==== Provided data ====
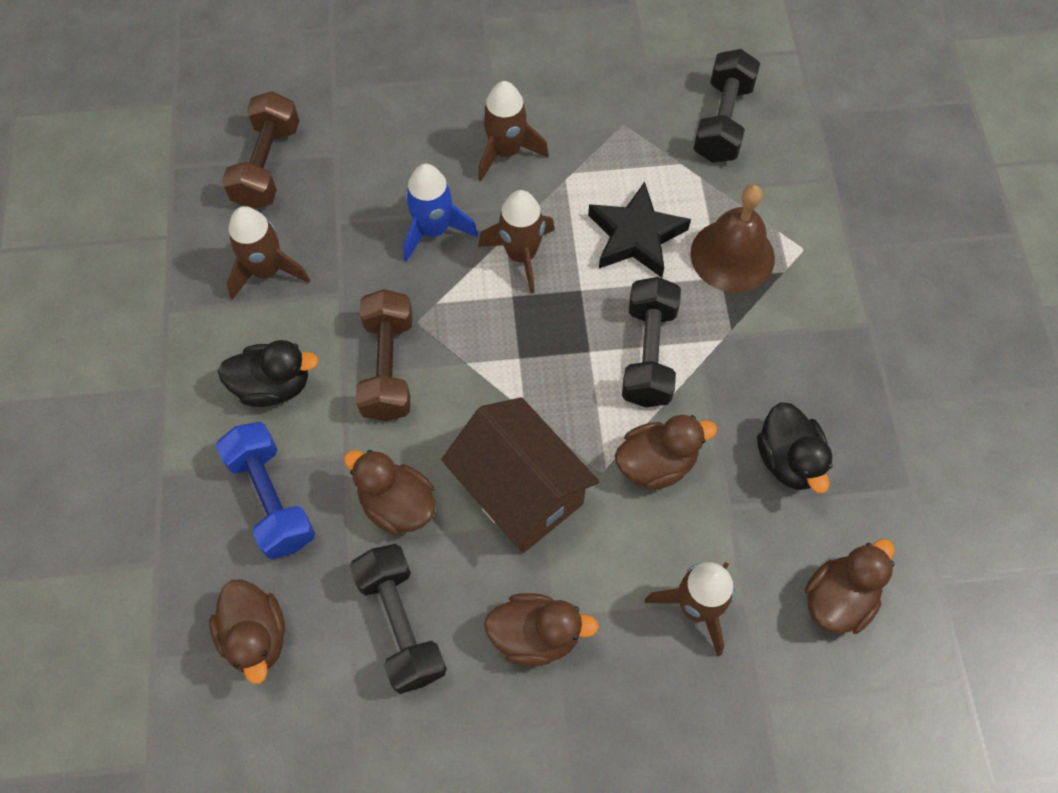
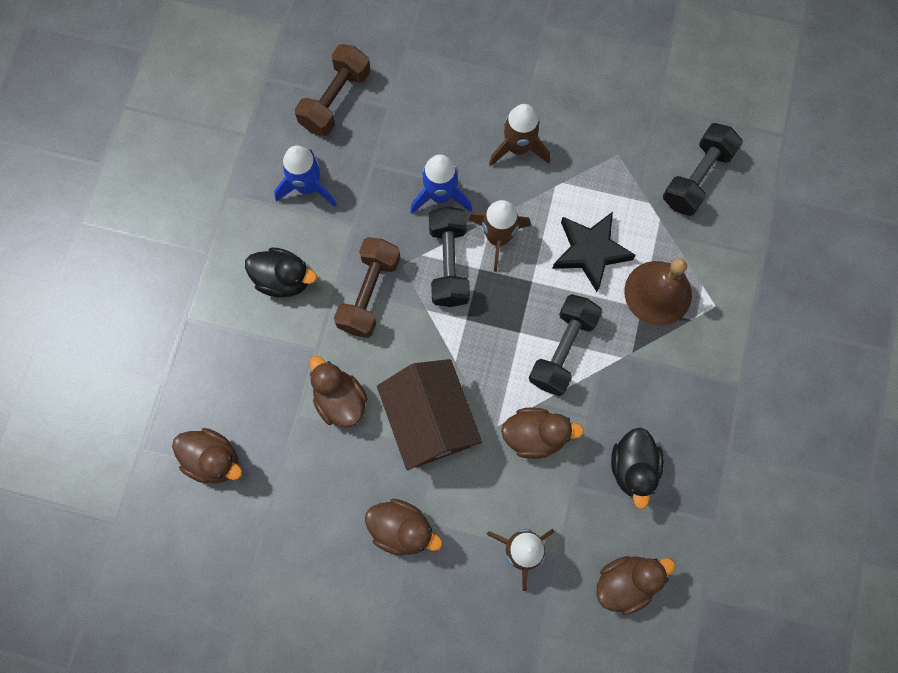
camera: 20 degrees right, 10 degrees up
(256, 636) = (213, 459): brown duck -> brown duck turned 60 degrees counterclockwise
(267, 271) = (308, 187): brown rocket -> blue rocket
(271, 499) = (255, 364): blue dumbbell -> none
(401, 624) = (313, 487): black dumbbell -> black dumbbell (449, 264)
====
==== Provided data ====
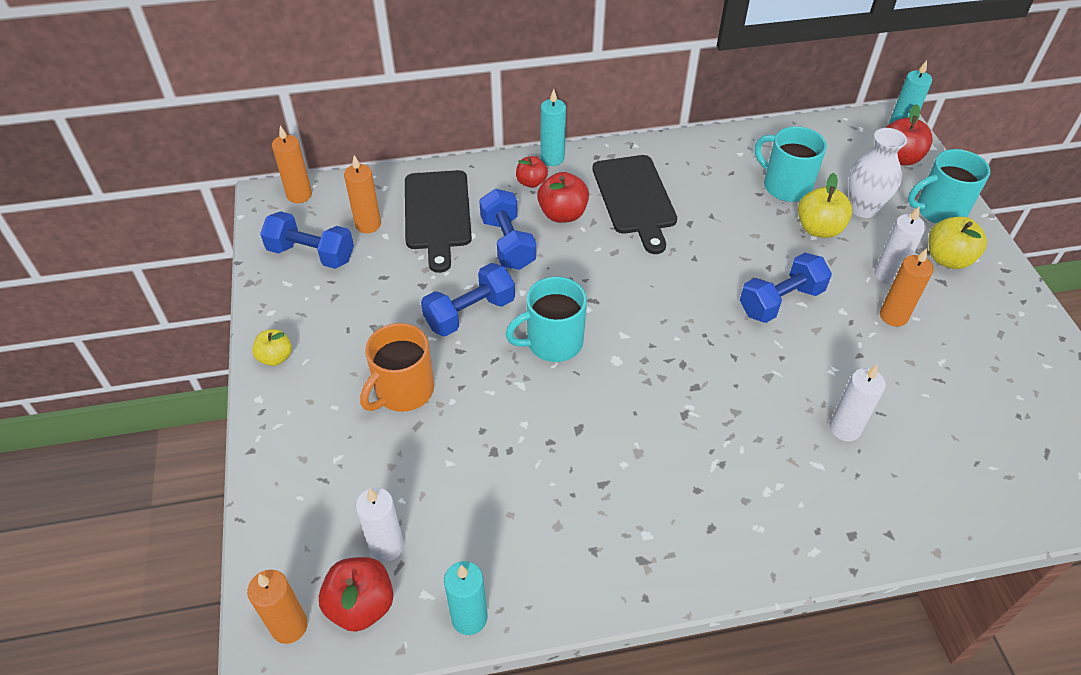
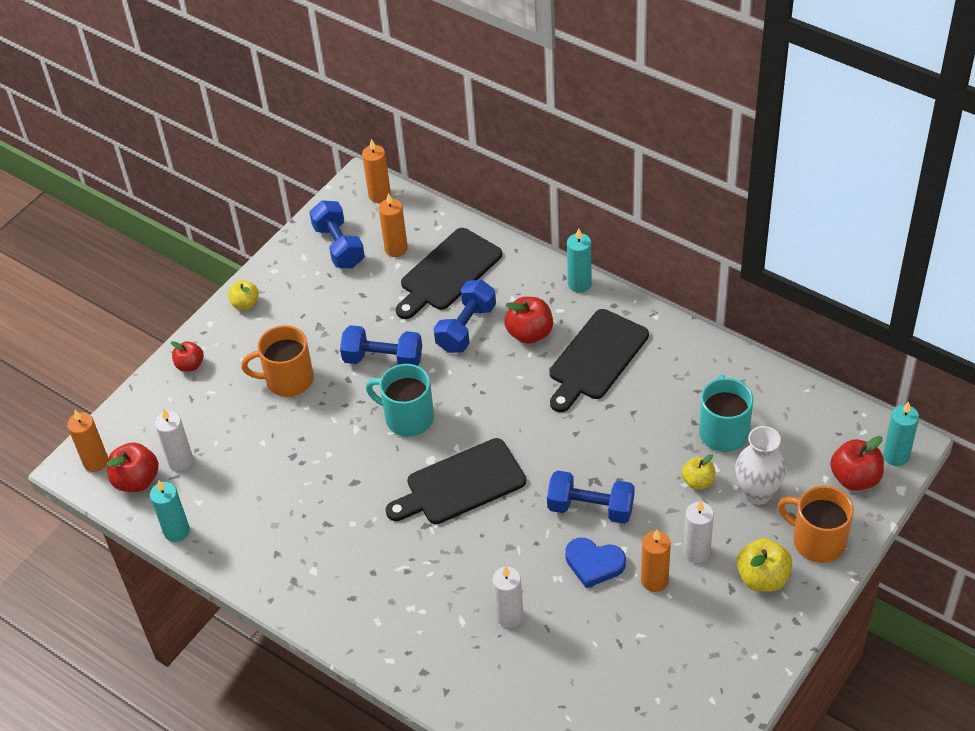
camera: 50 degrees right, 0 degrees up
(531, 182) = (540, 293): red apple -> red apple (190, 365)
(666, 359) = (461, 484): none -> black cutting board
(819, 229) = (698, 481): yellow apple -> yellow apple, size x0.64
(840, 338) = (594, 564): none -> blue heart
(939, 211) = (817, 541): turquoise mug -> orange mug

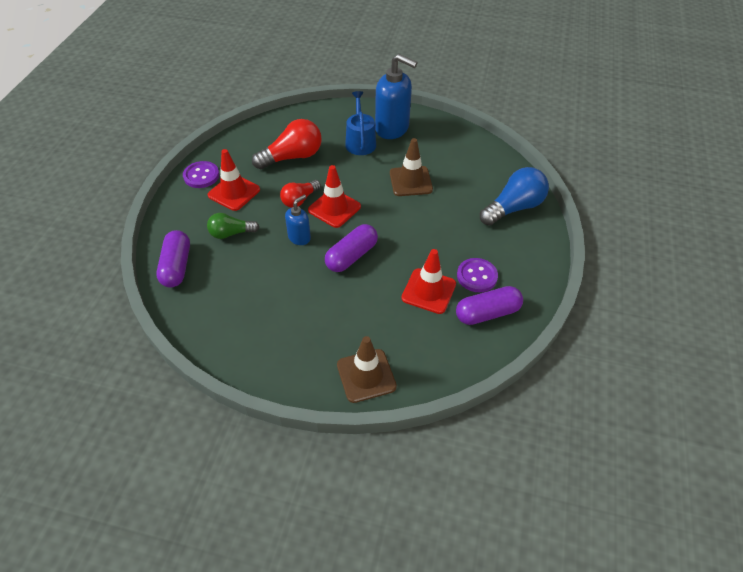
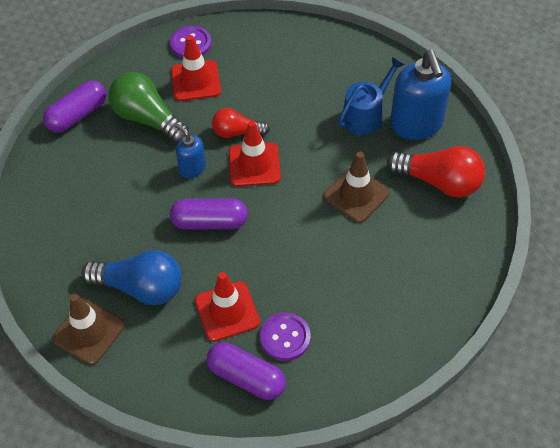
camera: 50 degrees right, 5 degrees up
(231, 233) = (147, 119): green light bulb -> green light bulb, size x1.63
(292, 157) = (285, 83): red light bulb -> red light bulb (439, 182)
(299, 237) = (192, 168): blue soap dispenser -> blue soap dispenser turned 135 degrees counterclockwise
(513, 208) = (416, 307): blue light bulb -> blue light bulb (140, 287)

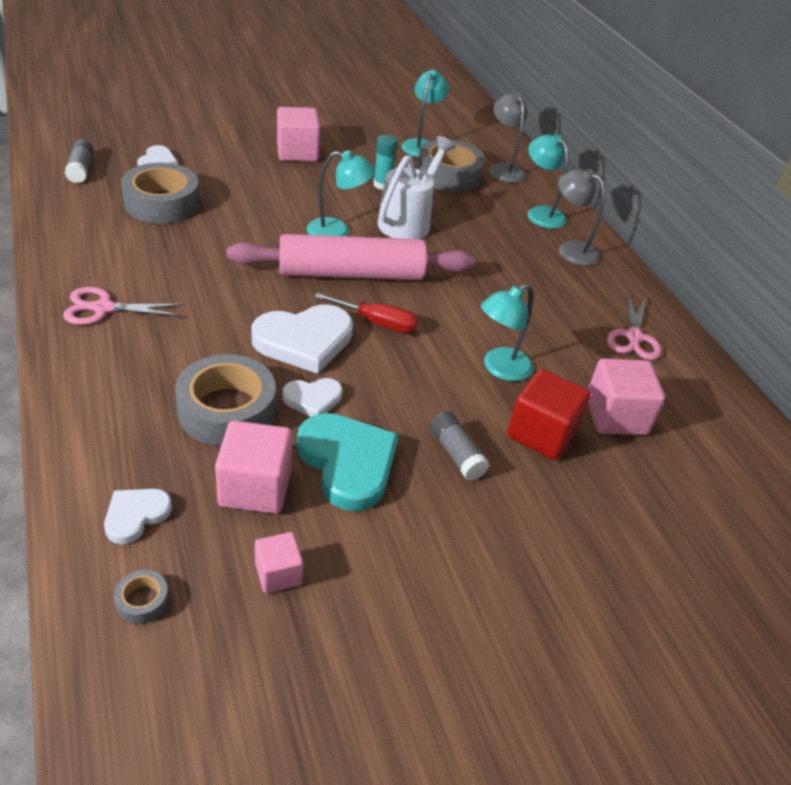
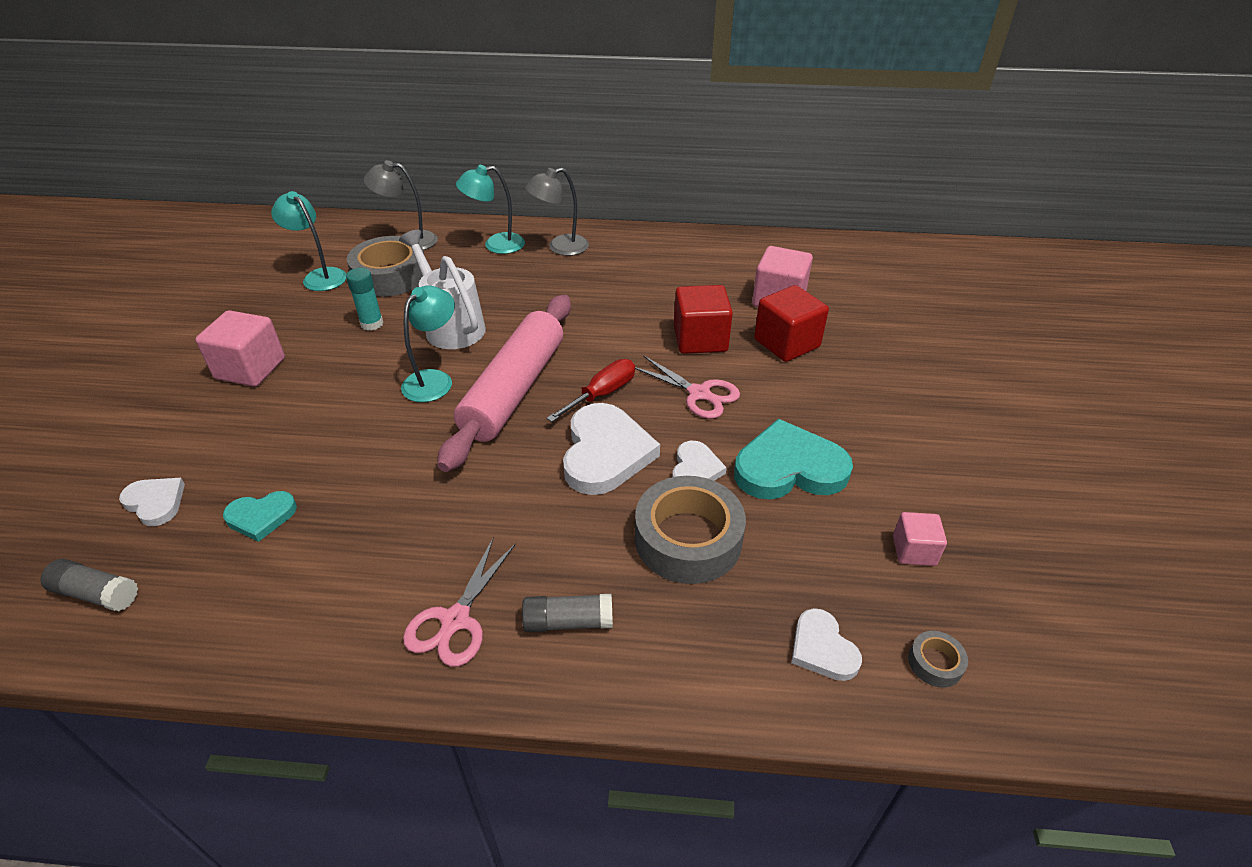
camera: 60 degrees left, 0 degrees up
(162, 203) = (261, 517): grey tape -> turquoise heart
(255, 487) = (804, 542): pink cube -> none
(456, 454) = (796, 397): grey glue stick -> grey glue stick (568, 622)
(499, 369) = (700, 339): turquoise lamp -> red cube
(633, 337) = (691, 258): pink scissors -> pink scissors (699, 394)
====
Work instructions: Copy exactly the material above from the line with "(231, 233) = (147, 119): green" to the line with "(633, 337) = (691, 258): pink", ends included, and nothing else. Leave out any picture.

Written response:
(231, 233) = (147, 119): green light bulb -> green light bulb, size x1.63
(292, 157) = (285, 83): red light bulb -> red light bulb (439, 182)
(299, 237) = (192, 168): blue soap dispenser -> blue soap dispenser turned 135 degrees counterclockwise
(513, 208) = (416, 307): blue light bulb -> blue light bulb (140, 287)

camera: 60 degrees left, 0 degrees up
(162, 203) = (261, 517): grey tape -> turquoise heart
(255, 487) = (804, 542): pink cube -> none
(456, 454) = (796, 397): grey glue stick -> grey glue stick (568, 622)
(499, 369) = (700, 339): turquoise lamp -> red cube
(633, 337) = (691, 258): pink scissors -> pink scissors (699, 394)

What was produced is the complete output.